■ Exercise description ■
The word "hardcover" marks the lines to keep; find each one in the data and copy it.

■ Source data ■

____________________

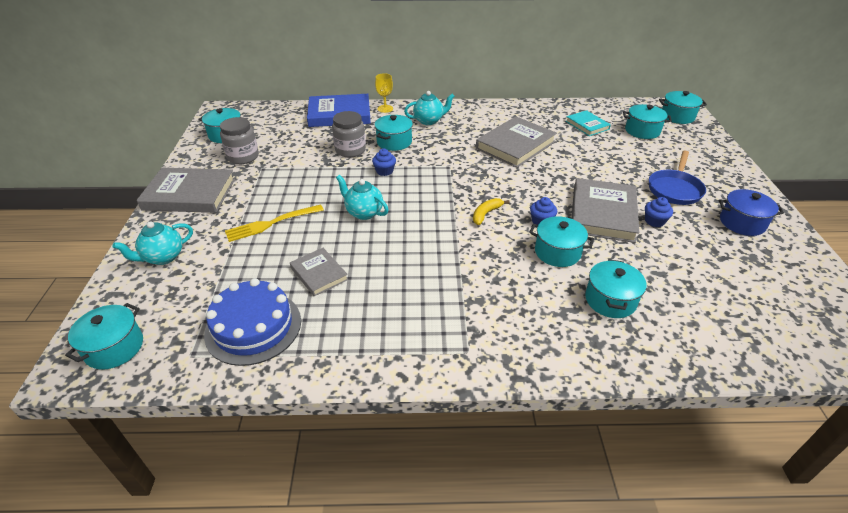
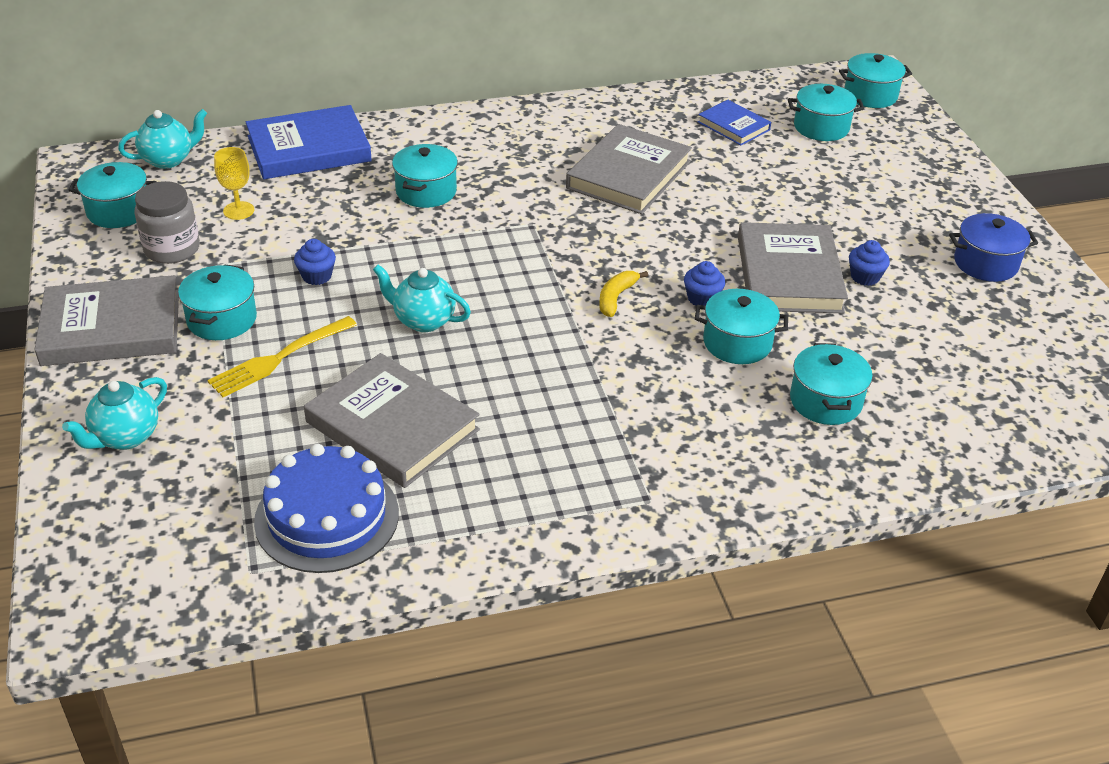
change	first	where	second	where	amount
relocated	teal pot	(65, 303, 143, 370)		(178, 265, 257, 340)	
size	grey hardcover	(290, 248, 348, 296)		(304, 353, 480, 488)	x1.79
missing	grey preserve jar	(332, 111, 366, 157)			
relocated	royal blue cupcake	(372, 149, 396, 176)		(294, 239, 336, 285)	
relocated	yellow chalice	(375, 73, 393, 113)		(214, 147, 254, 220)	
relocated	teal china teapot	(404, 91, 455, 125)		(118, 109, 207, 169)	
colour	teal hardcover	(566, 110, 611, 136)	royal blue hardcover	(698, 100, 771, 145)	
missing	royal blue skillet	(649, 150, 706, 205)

____________________

■ Task output ■
size	grey hardcover	(290, 248, 348, 296)		(304, 353, 480, 488)	x1.79
colour	teal hardcover	(566, 110, 611, 136)	royal blue hardcover	(698, 100, 771, 145)	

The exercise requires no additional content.